ASSIGNED TASK.
Pull each line holding the word "white" from the data.

RECORDS FOR THIS EXERCISE.
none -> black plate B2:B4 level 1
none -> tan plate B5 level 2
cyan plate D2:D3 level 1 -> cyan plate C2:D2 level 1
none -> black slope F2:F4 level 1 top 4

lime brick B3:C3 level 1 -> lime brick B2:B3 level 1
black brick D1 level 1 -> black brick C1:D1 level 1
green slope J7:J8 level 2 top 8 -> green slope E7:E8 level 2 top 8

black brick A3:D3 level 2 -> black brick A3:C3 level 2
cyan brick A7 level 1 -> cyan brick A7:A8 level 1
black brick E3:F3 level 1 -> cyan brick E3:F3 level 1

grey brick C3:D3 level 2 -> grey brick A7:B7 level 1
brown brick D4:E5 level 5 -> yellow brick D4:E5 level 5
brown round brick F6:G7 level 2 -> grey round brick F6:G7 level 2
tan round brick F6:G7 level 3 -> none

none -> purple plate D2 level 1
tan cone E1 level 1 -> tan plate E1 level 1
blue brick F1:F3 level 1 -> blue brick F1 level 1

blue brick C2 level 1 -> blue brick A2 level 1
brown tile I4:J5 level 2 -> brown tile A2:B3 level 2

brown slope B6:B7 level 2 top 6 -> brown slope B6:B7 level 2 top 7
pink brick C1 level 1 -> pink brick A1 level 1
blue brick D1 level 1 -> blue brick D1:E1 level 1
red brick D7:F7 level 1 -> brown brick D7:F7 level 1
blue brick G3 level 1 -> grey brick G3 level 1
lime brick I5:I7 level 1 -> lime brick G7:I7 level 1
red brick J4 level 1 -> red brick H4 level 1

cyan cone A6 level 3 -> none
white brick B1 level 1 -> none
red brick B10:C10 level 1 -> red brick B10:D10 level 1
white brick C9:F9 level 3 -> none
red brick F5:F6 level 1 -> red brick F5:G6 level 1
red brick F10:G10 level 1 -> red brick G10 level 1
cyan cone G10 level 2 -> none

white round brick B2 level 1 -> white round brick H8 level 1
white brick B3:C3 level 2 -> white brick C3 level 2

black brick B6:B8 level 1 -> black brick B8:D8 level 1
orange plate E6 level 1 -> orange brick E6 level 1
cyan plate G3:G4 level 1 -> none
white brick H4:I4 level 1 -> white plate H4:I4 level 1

EXERCISE ANSWER.
white brick B1 level 1 -> none
white brick C9:F9 level 3 -> none
white round brick B2 level 1 -> white round brick H8 level 1
white brick B3:C3 level 2 -> white brick C3 level 2
white brick H4:I4 level 1 -> white plate H4:I4 level 1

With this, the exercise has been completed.